Copy the data from the line containing "sub-55 m fragments." through the line containing "road 1 (residential): [(0,83),(511,77)]", substituting "segments" for "fragments" and leaving everything else unchanged.

— start —

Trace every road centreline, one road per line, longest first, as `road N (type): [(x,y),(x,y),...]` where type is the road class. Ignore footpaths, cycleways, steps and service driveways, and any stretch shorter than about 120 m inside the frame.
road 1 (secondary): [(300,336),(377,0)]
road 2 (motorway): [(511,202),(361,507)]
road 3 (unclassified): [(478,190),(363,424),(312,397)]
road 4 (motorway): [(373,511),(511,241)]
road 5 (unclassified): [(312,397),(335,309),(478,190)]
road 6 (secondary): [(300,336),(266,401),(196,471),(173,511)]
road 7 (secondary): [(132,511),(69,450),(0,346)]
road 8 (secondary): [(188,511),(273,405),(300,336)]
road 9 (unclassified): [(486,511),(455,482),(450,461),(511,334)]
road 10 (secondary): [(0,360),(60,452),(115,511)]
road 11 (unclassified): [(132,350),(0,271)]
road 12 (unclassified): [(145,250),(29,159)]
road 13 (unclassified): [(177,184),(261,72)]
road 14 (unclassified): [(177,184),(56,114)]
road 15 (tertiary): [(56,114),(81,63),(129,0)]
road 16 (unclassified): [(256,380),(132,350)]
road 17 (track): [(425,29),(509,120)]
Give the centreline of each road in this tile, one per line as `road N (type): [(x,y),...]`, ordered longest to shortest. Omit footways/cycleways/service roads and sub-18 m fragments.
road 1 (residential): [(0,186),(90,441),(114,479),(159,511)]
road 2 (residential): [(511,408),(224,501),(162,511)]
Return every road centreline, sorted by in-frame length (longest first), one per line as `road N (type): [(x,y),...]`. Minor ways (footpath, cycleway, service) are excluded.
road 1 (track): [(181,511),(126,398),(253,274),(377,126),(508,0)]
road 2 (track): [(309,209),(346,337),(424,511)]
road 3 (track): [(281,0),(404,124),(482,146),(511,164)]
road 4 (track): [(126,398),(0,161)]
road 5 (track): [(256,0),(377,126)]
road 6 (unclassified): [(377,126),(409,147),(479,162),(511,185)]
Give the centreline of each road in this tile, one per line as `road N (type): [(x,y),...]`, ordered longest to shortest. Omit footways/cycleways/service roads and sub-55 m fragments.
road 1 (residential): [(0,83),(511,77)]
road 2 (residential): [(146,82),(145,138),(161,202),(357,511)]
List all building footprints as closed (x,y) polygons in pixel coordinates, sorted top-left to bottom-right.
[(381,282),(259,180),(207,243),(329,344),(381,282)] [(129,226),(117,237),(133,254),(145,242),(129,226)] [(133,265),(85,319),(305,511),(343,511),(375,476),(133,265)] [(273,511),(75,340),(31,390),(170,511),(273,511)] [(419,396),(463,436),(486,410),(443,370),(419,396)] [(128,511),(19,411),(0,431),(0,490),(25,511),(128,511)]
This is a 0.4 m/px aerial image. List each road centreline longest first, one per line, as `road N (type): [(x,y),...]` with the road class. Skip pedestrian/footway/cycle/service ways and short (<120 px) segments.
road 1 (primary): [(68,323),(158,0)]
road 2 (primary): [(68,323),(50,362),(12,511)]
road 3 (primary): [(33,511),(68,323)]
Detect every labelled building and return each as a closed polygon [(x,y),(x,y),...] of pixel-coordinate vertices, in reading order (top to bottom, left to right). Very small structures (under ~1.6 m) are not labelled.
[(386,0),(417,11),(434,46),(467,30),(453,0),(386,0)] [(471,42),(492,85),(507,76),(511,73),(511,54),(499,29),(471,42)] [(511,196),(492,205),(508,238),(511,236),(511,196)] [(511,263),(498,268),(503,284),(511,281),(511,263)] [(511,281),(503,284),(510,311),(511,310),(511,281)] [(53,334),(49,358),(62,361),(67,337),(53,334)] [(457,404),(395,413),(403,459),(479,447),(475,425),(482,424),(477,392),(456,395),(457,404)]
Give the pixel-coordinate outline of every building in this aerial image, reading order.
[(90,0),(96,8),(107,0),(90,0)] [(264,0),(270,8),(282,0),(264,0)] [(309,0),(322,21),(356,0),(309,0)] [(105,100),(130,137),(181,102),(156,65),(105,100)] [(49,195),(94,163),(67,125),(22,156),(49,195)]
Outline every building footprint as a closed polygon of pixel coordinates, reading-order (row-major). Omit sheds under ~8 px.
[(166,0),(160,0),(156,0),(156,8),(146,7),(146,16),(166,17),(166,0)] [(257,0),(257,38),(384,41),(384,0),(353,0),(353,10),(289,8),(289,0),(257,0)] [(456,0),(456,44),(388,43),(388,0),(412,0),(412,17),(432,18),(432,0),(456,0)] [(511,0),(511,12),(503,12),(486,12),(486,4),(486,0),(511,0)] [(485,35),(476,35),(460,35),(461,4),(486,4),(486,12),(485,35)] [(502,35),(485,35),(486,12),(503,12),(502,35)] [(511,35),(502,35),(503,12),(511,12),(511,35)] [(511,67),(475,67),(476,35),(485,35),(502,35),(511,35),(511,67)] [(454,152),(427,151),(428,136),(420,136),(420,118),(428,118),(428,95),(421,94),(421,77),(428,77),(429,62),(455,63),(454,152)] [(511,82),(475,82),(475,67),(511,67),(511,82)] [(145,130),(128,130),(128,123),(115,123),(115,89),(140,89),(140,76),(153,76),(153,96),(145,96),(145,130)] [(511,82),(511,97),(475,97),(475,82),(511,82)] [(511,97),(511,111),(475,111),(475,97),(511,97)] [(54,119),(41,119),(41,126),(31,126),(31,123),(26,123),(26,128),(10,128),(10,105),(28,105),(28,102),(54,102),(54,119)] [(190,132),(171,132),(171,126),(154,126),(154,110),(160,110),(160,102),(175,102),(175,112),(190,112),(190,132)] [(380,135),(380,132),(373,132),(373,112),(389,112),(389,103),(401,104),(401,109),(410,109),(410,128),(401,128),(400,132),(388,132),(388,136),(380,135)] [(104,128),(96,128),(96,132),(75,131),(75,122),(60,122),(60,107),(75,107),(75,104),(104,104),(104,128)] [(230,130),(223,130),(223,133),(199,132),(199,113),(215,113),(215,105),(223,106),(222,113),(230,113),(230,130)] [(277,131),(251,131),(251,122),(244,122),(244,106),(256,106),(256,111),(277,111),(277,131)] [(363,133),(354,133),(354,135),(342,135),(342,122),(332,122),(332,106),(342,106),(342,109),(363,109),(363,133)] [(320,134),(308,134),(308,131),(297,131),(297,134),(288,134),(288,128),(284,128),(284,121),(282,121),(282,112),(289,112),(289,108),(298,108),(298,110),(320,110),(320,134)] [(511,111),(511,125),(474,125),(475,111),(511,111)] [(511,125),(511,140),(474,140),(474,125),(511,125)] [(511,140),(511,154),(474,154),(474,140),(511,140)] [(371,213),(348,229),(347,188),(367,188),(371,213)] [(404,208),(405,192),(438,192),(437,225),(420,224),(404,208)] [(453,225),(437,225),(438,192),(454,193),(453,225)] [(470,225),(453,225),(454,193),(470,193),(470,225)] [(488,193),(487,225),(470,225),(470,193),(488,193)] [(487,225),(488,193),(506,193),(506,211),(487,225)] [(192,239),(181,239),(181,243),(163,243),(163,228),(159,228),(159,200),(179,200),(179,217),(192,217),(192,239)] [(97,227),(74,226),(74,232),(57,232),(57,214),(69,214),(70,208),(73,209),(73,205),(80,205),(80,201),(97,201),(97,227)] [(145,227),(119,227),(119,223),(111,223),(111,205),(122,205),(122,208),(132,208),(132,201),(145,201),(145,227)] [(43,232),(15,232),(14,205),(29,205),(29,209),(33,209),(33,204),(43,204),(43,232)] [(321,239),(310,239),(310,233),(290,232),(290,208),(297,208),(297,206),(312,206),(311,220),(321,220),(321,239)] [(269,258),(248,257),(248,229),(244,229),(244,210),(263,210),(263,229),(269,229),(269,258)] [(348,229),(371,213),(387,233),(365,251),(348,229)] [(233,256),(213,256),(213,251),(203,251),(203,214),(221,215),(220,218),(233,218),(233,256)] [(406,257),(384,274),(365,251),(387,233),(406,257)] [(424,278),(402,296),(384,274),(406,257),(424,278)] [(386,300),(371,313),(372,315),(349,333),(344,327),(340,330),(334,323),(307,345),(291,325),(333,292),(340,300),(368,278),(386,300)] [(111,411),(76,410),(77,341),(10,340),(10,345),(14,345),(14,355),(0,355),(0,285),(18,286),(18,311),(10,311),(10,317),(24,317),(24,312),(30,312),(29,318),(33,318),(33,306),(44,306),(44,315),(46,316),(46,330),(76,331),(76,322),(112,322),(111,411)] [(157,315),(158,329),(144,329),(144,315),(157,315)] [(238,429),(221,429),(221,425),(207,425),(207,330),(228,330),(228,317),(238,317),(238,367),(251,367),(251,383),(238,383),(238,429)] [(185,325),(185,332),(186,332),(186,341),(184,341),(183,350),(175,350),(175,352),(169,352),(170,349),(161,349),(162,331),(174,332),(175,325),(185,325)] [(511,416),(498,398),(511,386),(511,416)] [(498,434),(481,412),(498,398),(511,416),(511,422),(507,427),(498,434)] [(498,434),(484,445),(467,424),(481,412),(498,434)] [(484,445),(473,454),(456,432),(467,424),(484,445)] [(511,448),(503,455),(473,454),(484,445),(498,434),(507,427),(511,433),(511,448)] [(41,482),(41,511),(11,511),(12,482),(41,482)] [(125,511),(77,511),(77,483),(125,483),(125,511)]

— end —

● REPLY TO THE EXERCISE:
Give the centreline of each road in this tile, one per line as `road N (type): [(x,y),...]`, ordered longest to shortest. Omit footways/cycleways/service roads and sub-55 m segments.
road 1 (residential): [(0,83),(511,77)]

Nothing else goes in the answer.